(Saved entries)
****************

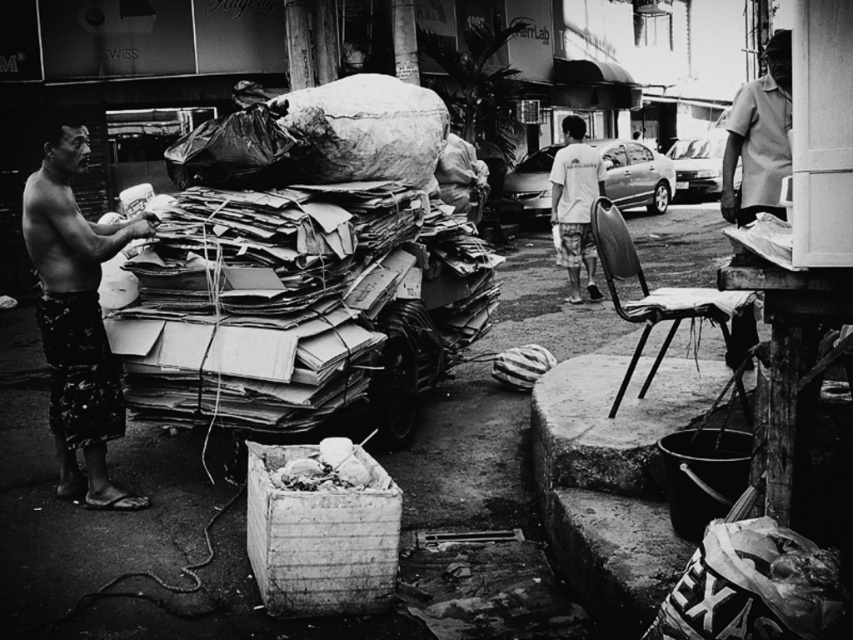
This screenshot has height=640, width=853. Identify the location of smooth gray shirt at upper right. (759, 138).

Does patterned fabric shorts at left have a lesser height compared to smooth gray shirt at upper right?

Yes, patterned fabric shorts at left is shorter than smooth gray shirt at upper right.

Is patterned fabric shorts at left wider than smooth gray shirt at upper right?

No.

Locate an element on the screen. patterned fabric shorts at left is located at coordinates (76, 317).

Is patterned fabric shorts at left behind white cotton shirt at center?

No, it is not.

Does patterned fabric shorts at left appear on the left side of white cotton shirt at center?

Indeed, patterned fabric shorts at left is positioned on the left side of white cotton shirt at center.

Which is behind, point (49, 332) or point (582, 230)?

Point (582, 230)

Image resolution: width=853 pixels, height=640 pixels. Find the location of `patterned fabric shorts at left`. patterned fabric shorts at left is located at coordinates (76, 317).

****************

■ **EXERCISE OBJECTIVE**:
Show each line of the saved entries above that contains the word "located".

■ **COMPLETED TASK**:
Locate an element on the screen. patterned fabric shorts at left is located at coordinates (76, 317).
Image resolution: width=853 pixels, height=640 pixels. Find the location of `patterned fabric shorts at left`. patterned fabric shorts at left is located at coordinates (76, 317).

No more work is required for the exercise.